(Dataset entries)
——————

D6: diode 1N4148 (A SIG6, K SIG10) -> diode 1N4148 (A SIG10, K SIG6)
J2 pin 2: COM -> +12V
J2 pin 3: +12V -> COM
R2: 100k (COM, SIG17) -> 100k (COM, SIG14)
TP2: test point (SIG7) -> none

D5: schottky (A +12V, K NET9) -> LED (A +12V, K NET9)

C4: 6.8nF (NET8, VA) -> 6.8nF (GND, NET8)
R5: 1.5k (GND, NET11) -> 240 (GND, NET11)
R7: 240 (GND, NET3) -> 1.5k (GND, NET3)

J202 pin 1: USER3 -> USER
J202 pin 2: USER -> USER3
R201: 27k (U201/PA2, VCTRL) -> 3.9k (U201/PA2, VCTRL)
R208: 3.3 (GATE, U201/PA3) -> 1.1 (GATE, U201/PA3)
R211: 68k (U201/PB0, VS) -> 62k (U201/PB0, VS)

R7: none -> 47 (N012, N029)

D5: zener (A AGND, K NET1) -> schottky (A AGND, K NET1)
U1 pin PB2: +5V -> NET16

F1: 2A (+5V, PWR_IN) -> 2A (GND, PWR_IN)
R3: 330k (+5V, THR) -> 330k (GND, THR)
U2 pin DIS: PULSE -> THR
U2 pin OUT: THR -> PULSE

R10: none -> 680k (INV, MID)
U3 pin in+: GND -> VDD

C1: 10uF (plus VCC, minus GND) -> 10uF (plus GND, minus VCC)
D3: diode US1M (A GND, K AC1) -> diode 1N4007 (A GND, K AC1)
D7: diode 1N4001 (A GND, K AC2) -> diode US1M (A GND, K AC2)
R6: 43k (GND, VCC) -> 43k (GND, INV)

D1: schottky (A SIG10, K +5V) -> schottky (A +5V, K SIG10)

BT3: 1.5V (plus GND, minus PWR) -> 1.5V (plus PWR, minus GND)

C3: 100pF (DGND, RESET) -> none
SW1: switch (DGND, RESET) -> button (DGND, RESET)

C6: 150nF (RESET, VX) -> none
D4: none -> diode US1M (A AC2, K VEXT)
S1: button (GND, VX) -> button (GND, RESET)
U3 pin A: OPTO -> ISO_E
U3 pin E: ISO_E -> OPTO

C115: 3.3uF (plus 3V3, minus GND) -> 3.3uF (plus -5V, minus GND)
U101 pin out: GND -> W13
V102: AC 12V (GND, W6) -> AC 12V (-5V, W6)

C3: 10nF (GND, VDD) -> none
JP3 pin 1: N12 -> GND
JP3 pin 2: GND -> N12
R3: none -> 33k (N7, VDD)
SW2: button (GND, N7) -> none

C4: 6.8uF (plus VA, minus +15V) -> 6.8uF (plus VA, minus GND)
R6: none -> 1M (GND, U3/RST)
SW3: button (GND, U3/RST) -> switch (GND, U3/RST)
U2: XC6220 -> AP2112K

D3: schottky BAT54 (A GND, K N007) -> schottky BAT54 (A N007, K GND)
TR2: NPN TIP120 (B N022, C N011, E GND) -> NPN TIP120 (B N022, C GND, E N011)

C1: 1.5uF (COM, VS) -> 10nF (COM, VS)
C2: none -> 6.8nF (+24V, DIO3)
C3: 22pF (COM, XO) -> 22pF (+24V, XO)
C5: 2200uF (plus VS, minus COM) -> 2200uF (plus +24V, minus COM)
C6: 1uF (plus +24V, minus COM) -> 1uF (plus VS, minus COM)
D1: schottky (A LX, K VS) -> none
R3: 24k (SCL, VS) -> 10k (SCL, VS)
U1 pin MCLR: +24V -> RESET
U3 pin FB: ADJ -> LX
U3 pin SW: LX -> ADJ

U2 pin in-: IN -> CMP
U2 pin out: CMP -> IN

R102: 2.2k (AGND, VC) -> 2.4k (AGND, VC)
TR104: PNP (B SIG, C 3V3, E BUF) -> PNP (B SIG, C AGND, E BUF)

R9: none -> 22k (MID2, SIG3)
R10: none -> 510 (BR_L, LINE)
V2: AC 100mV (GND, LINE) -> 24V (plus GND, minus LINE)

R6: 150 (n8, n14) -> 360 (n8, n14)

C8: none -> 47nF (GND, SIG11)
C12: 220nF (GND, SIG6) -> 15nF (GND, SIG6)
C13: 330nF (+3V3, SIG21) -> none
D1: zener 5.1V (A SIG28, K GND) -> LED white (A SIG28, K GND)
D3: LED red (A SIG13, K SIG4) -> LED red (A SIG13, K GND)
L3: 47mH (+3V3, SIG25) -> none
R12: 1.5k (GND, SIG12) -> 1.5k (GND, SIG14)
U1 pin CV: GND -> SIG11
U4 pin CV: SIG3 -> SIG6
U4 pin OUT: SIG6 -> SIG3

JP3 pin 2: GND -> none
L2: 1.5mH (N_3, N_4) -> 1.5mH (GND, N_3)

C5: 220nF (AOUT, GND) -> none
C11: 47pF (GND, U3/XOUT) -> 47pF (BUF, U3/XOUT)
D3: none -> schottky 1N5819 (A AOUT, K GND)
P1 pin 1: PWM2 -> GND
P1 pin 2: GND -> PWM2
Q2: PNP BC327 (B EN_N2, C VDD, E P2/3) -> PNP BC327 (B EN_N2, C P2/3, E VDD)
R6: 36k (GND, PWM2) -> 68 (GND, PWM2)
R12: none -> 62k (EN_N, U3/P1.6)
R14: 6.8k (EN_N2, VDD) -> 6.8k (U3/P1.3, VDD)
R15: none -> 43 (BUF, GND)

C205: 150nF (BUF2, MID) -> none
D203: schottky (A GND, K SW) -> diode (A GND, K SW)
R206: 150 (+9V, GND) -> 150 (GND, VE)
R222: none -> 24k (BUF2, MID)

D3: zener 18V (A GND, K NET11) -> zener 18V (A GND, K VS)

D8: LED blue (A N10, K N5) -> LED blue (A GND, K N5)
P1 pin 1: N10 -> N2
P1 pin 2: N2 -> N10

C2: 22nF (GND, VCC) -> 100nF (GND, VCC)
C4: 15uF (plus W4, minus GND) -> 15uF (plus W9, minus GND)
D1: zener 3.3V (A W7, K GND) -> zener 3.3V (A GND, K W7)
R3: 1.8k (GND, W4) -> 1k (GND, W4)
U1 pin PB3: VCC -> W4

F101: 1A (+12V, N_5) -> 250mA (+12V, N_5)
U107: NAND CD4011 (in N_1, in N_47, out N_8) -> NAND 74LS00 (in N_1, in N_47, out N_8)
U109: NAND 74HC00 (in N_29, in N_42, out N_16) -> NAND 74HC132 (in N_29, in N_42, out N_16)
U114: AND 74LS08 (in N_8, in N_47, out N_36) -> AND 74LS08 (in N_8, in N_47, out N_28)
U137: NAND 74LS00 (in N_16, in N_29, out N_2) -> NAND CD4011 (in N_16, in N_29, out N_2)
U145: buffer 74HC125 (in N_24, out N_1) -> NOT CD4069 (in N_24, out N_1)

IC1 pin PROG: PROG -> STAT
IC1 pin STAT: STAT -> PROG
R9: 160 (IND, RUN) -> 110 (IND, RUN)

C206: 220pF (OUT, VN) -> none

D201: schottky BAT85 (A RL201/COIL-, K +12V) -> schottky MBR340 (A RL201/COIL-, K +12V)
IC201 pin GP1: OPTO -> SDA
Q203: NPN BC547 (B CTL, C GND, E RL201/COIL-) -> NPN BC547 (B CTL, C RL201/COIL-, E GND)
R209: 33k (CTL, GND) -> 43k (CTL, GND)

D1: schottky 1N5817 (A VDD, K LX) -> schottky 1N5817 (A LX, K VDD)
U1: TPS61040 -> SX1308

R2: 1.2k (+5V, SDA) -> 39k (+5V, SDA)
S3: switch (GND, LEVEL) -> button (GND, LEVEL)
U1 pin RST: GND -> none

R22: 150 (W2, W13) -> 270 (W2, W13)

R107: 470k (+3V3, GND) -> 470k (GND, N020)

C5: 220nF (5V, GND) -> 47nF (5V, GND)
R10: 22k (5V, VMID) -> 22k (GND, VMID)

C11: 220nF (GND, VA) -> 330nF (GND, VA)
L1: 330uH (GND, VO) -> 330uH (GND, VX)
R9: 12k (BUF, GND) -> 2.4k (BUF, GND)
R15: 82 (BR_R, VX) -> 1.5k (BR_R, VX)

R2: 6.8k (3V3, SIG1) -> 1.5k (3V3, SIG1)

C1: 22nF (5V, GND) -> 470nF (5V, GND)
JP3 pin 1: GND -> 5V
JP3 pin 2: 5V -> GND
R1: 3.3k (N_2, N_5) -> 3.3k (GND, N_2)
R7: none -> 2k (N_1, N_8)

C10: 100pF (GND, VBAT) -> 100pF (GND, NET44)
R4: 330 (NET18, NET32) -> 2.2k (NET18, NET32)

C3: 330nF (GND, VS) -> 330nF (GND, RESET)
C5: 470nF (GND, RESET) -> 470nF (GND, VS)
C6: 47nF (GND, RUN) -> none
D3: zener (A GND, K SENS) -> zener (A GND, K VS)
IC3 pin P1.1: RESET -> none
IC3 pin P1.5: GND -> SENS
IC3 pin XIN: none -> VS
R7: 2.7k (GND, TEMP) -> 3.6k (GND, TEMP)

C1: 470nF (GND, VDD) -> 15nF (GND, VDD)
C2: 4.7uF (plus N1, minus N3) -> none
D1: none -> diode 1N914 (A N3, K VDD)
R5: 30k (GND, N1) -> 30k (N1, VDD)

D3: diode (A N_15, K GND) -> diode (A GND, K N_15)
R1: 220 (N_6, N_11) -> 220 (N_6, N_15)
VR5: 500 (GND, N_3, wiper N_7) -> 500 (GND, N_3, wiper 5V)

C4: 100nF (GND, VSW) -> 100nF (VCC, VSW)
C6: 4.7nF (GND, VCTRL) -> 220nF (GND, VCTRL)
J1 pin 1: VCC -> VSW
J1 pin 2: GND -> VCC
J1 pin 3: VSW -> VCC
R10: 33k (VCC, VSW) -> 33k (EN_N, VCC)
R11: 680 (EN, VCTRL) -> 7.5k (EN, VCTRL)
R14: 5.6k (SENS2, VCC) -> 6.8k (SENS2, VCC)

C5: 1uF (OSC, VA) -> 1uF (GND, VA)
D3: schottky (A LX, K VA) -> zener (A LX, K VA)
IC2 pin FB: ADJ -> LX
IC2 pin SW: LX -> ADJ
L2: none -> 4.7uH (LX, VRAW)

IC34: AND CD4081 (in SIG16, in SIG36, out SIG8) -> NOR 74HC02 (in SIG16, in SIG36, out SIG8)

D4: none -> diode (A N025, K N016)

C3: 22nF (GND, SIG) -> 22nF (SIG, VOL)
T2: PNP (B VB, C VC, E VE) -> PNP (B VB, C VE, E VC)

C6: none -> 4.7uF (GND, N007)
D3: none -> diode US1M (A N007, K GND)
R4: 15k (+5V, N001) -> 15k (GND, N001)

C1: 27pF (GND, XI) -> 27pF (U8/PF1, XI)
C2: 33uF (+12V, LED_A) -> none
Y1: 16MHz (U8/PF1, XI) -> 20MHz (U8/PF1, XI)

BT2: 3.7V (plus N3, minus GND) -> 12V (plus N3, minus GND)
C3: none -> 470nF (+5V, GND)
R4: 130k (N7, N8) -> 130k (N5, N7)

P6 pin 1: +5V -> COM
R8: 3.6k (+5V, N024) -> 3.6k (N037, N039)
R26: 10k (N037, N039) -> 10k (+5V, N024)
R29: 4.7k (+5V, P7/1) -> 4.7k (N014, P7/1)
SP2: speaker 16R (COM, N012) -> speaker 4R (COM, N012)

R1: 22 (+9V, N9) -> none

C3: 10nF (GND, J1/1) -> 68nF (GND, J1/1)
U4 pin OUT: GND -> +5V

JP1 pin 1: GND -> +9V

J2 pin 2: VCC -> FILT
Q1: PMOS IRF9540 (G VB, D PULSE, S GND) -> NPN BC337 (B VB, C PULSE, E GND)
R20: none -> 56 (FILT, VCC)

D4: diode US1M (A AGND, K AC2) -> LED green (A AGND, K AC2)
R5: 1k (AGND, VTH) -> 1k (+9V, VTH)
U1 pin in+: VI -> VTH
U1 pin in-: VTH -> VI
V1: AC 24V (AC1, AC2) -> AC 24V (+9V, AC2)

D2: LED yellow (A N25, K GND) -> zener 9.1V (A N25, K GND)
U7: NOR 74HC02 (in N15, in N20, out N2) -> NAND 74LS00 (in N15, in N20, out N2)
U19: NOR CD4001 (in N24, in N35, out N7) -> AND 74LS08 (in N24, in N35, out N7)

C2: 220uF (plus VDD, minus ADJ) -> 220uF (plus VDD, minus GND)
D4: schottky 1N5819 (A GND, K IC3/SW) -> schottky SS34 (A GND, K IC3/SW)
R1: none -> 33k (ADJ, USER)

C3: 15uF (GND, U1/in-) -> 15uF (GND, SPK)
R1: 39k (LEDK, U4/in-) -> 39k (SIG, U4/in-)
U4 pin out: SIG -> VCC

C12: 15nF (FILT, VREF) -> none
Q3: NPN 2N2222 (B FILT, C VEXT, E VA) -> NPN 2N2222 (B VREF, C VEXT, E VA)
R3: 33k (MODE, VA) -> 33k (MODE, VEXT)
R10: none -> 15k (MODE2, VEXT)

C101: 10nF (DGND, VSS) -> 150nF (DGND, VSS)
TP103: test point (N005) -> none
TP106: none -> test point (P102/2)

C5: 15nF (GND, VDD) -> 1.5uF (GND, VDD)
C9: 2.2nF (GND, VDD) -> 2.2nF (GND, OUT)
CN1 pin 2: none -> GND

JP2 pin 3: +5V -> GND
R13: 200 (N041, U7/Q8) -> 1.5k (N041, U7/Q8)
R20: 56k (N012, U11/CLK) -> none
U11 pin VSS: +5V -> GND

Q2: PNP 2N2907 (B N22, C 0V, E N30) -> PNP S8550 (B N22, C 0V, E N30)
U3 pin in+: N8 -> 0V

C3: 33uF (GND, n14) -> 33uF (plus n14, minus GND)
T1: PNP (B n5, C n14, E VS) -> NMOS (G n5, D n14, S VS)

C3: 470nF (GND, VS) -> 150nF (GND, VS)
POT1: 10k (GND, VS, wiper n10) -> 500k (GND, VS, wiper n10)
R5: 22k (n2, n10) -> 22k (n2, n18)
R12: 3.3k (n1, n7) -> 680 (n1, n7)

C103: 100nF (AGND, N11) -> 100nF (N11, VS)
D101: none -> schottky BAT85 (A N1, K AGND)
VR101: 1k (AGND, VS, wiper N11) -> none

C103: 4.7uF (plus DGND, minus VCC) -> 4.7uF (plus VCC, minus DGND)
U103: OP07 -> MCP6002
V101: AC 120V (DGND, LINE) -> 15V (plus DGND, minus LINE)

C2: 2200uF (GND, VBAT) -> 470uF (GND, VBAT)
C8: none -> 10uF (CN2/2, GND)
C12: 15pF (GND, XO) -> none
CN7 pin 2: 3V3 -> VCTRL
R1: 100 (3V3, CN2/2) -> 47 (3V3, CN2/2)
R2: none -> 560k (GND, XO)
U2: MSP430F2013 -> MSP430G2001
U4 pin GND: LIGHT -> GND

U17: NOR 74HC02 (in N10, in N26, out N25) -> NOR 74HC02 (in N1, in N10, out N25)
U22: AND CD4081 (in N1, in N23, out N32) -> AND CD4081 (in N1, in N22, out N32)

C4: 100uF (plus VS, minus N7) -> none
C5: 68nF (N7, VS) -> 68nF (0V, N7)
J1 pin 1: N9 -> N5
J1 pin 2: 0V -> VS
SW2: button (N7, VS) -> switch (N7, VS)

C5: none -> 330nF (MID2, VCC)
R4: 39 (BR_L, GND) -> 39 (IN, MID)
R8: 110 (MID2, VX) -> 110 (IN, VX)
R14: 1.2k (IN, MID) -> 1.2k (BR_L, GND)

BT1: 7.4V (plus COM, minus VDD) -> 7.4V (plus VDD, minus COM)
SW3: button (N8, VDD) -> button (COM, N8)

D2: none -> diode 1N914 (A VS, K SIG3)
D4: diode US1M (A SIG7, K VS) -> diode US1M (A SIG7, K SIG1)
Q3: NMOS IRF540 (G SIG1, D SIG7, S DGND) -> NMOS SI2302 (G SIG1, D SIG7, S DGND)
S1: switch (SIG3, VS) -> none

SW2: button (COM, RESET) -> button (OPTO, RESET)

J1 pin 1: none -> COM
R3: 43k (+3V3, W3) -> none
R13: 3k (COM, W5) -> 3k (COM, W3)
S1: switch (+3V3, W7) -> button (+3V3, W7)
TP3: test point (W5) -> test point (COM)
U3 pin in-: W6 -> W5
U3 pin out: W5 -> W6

——————

Copy exactly the line that contains "R3: 43k (+3V3, W3) -> none" and every line after it through the end of the entries, with nothing added.

*Result below*:
R3: 43k (+3V3, W3) -> none
R13: 3k (COM, W5) -> 3k (COM, W3)
S1: switch (+3V3, W7) -> button (+3V3, W7)
TP3: test point (W5) -> test point (COM)
U3 pin in-: W6 -> W5
U3 pin out: W5 -> W6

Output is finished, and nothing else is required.